### Instructions to follow
Type out the data exactly as given. Skip any image.

________________

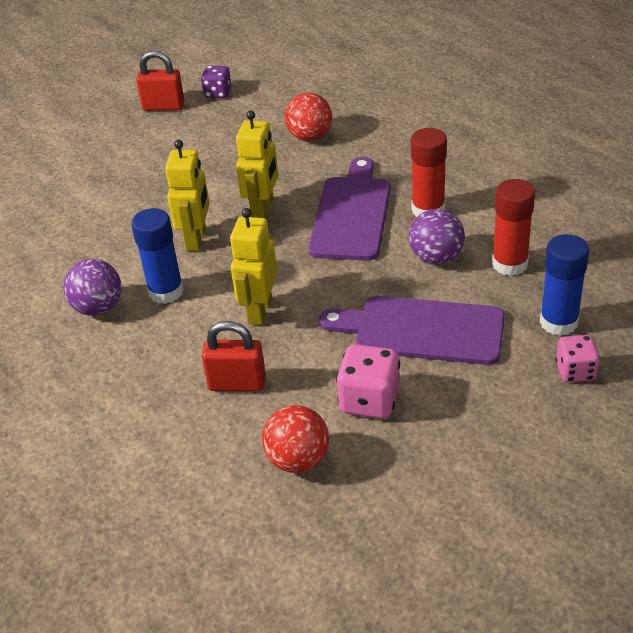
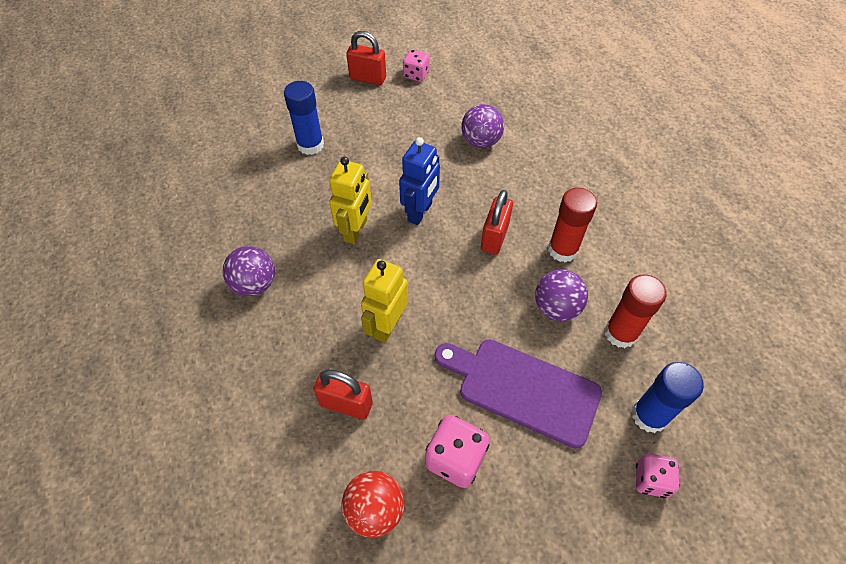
camera: 10 degrees right, 15 degrees up
(166, 291) = (315, 282): blue glue stick -> blue glue stick (310, 145)
(218, 93) = (416, 75): purple dice -> pink dice
(263, 210) = (420, 212): yellow robot -> blue robot
(310, 137) = (481, 141): red ball -> purple ball
(351, 214) = (494, 237): purple cutting board -> red padlock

________________

### Answer
camera: 10 degrees right, 15 degrees up
(166, 291) = (315, 282): blue glue stick -> blue glue stick (310, 145)
(218, 93) = (416, 75): purple dice -> pink dice
(263, 210) = (420, 212): yellow robot -> blue robot
(310, 137) = (481, 141): red ball -> purple ball
(351, 214) = (494, 237): purple cutting board -> red padlock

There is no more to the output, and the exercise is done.